**WHAT TO WORK ON**.
Pictures aside, please retype the whole listing word for word.

**PROVIDED RECORDS**.
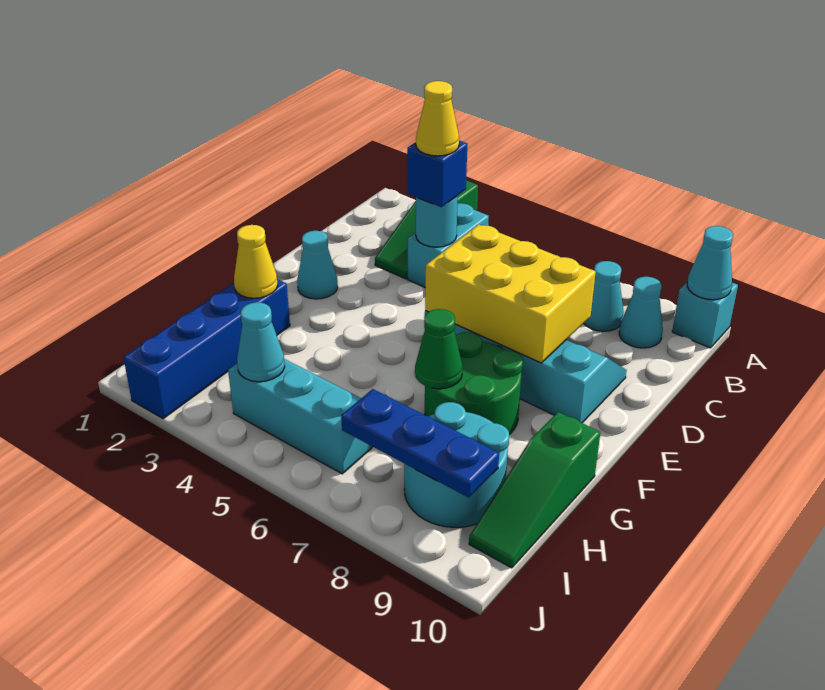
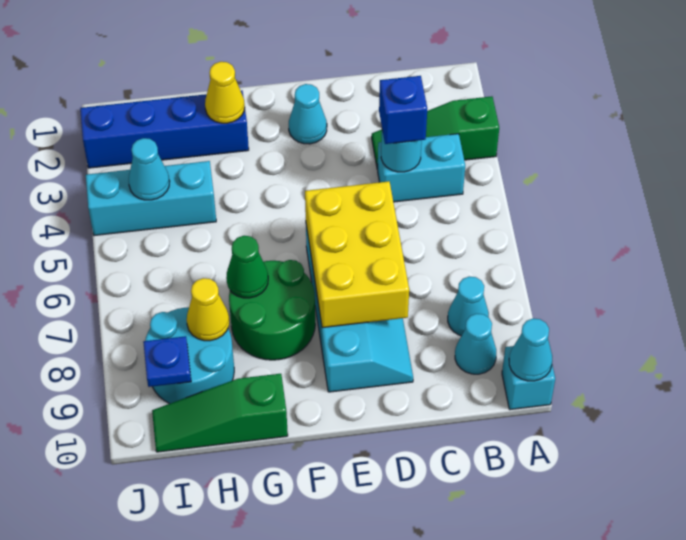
yellow cone C4 level 4 -> yellow cone H8 level 2
cyan brick I4:I6 level 1 -> cyan brick H4:J4 level 1
blue plate I7:I9 level 2 -> blue plate I9 level 2

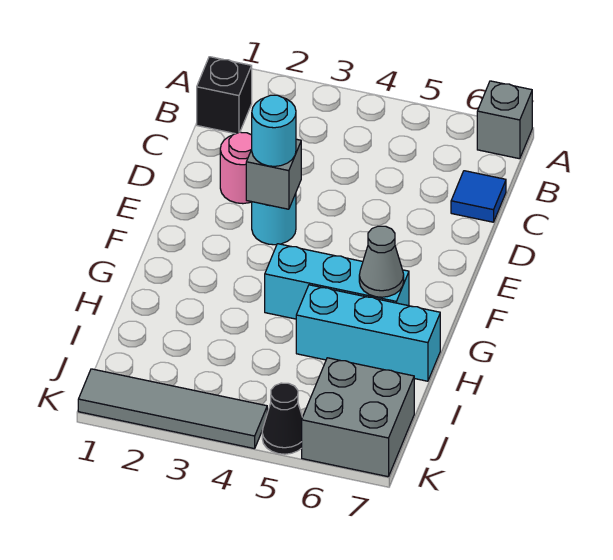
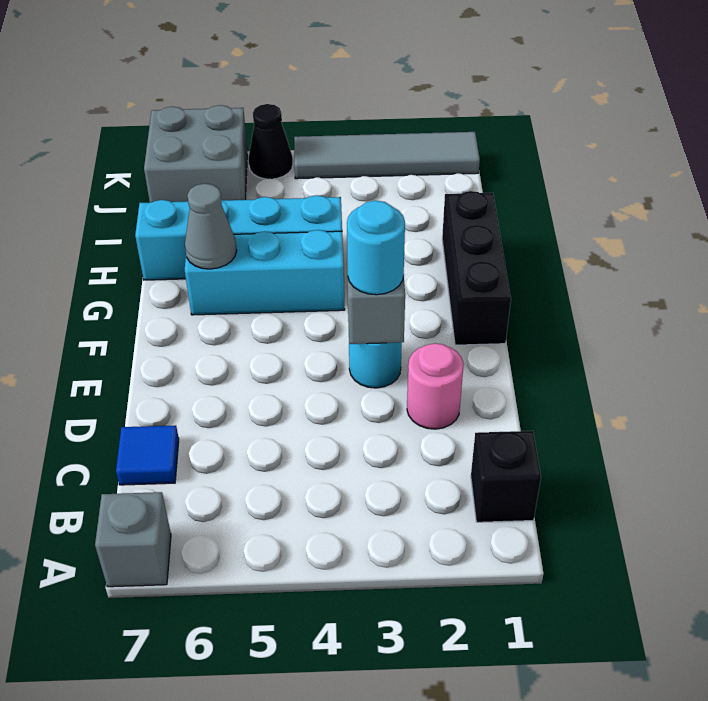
none -> black brick F1:H1 level 1
cyan brick H5:H7 level 1 -> cyan brick H4:H7 level 1

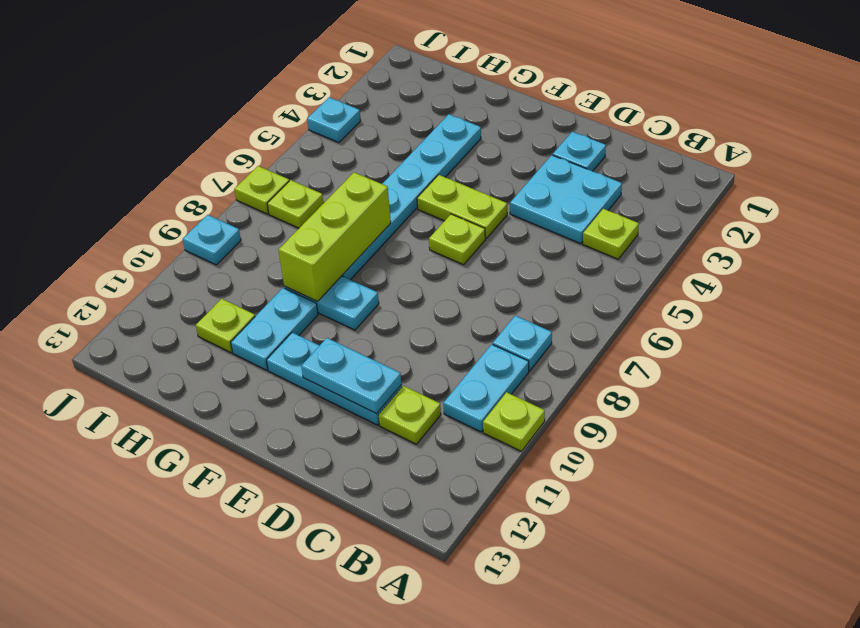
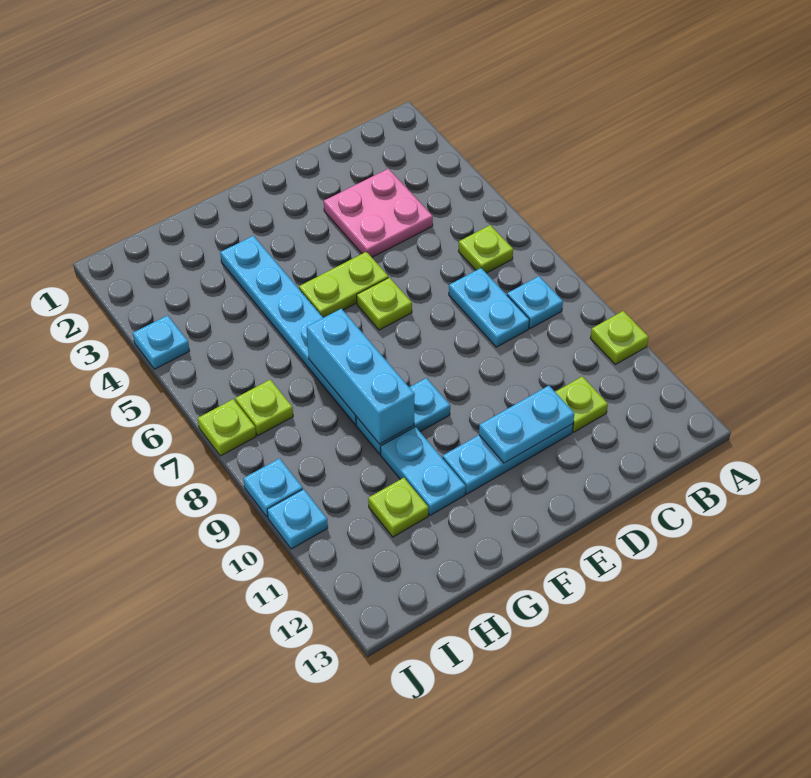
lime plate B4 level 1 -> lime plate B6 level 1
cyan plate B9:B10 level 1 -> cyan plate C7:C8 level 1
cyan plate C3:D4 level 1 -> pink plate C3:D4 level 1
cyan plate D2 level 1 -> cyan plate J10 level 1
lime brick G7:G9 level 2 -> cyan brick G7:G9 level 2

**OUTPUT OF THE TASK**.
yellow cone C4 level 4 -> yellow cone H8 level 2
cyan brick I4:I6 level 1 -> cyan brick H4:J4 level 1
blue plate I7:I9 level 2 -> blue plate I9 level 2

none -> black brick F1:H1 level 1
cyan brick H5:H7 level 1 -> cyan brick H4:H7 level 1

lime plate B4 level 1 -> lime plate B6 level 1
cyan plate B9:B10 level 1 -> cyan plate C7:C8 level 1
cyan plate C3:D4 level 1 -> pink plate C3:D4 level 1
cyan plate D2 level 1 -> cyan plate J10 level 1
lime brick G7:G9 level 2 -> cyan brick G7:G9 level 2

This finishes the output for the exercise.